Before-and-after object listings
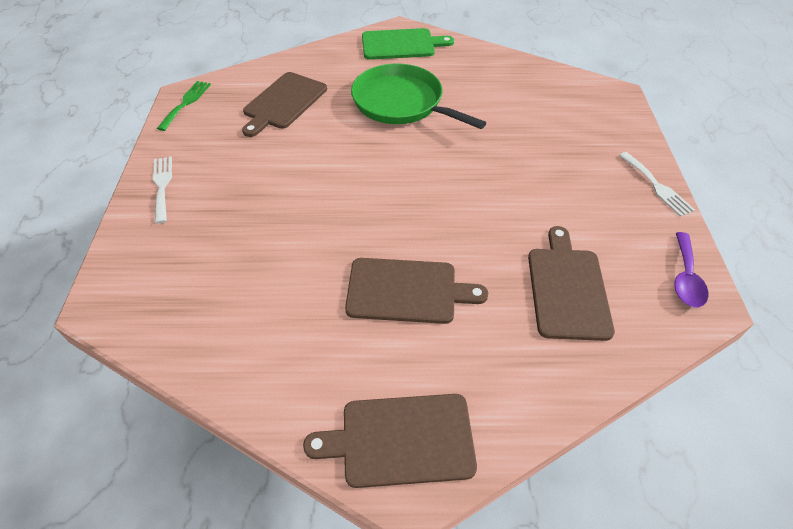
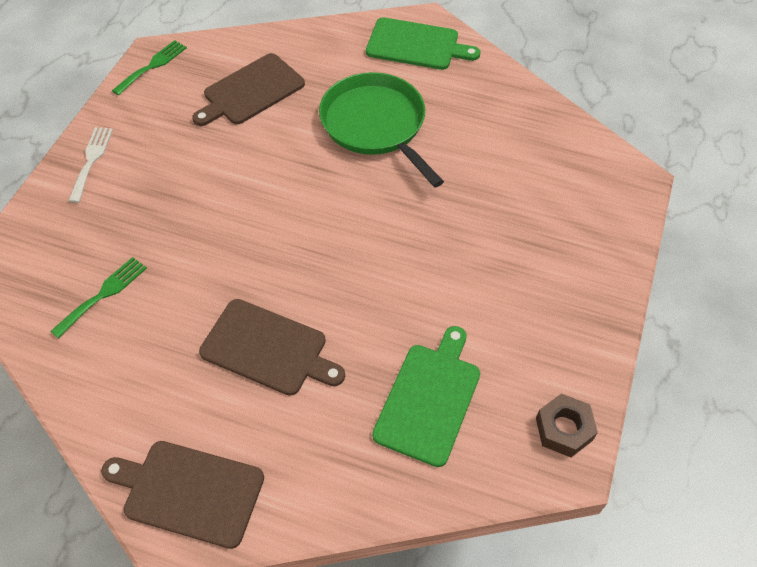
camera: 20 degrees right, 5 degrees up
(227, 291) = (103, 294): none -> green fork
(567, 288) = (429, 399): brown cutting board -> green cutting board
(656, 186) = (604, 313): white fork -> none
(685, 278) = (563, 429): purple spoon -> brown nut

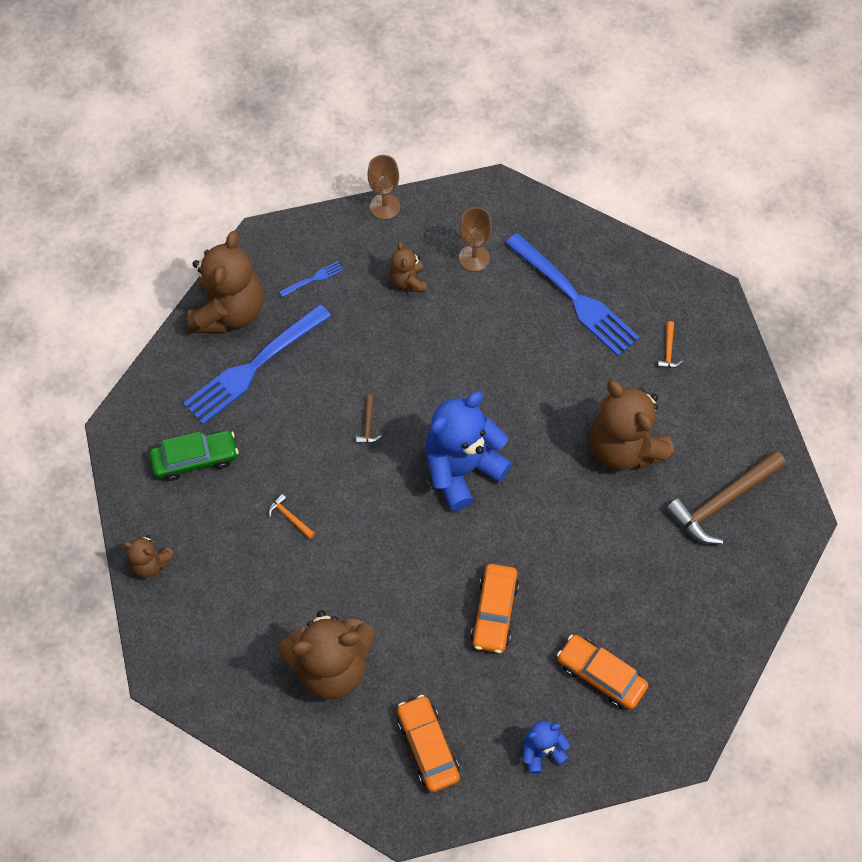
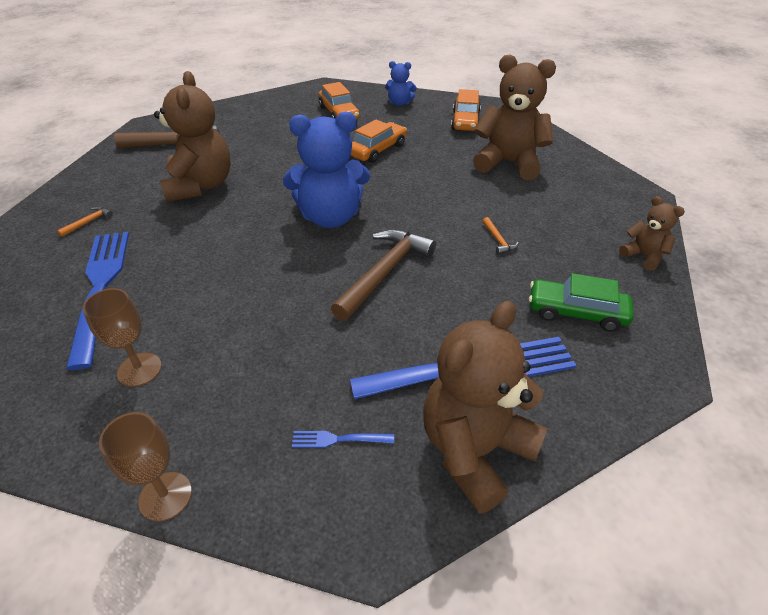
camera: 150 degrees left, 20 degrees down
(368, 424) = (384, 273): brown hammer -> brown hammer, size x2.36
(408, 281) = (232, 379): brown teddy bear -> none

TASK: The lines you need are those with the word "degrees"; list them from the entries.

ANSWER FOR THIS EXERCISE:
camera: 20 degrees right, 5 degrees up
camera: 150 degrees left, 20 degrees down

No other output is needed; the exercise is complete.